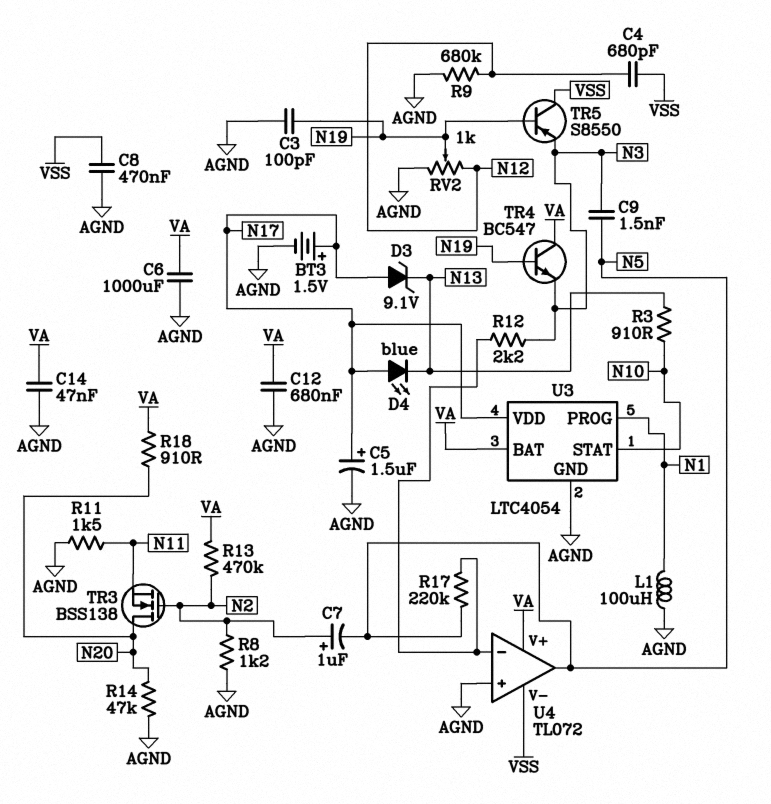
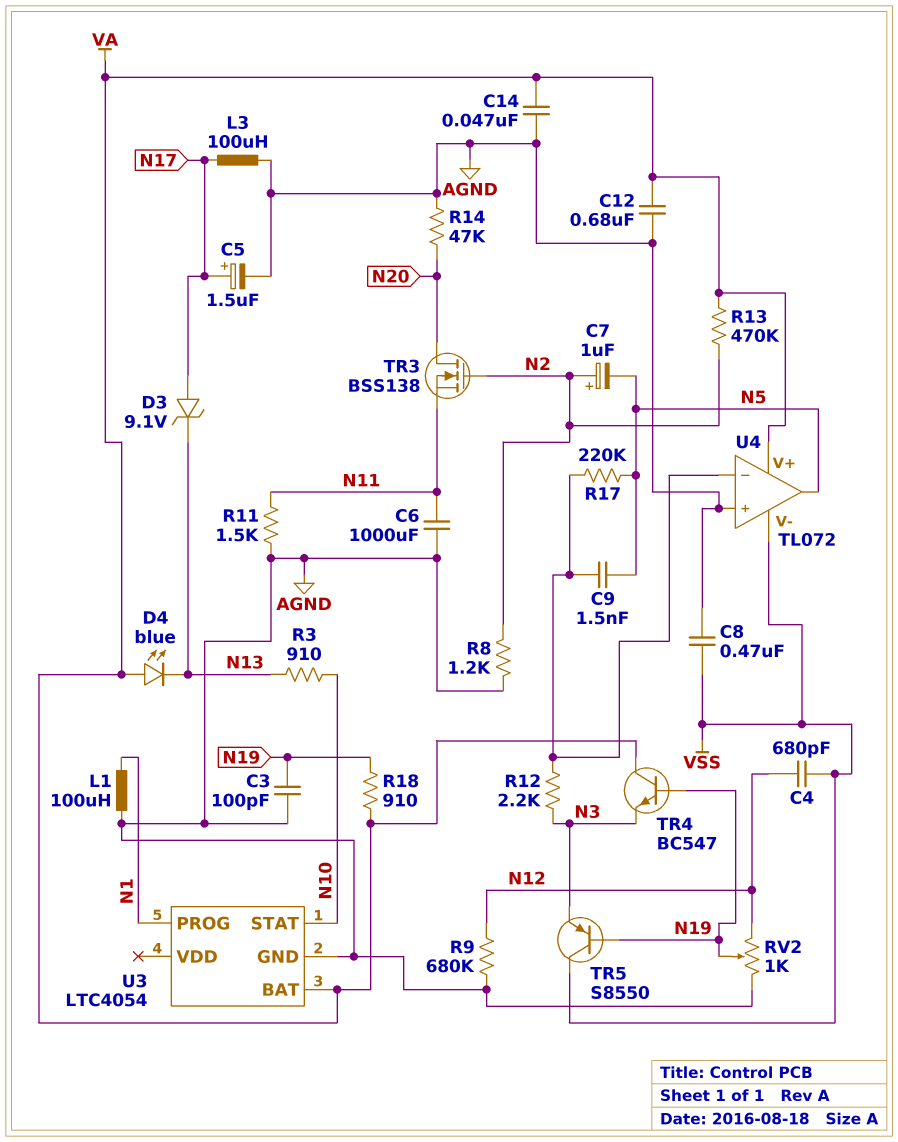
BT3: 1.5V (plus N17, minus AGND) -> none
C6: 1000uF (AGND, VA) -> 1000uF (AGND, N11)
C9: 1.5nF (N3, N5) -> 1.5nF (N5, U4/in-)
D4: LED blue (A N17, K N13) -> LED blue (A VA, K N13)
L3: none -> 100uH (AGND, N17)
R18: 910 (N20, VA) -> 910 (N19, VA)
U3 pin VDD: N17 -> none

=== Work instruction ===
Print the material exactly as given, but not the pictures.

=== Finished exercise ===
BT3: 1.5V (plus N17, minus AGND) -> none
C6: 1000uF (AGND, VA) -> 1000uF (AGND, N11)
C9: 1.5nF (N3, N5) -> 1.5nF (N5, U4/in-)
D4: LED blue (A N17, K N13) -> LED blue (A VA, K N13)
L3: none -> 100uH (AGND, N17)
R18: 910 (N20, VA) -> 910 (N19, VA)
U3 pin VDD: N17 -> none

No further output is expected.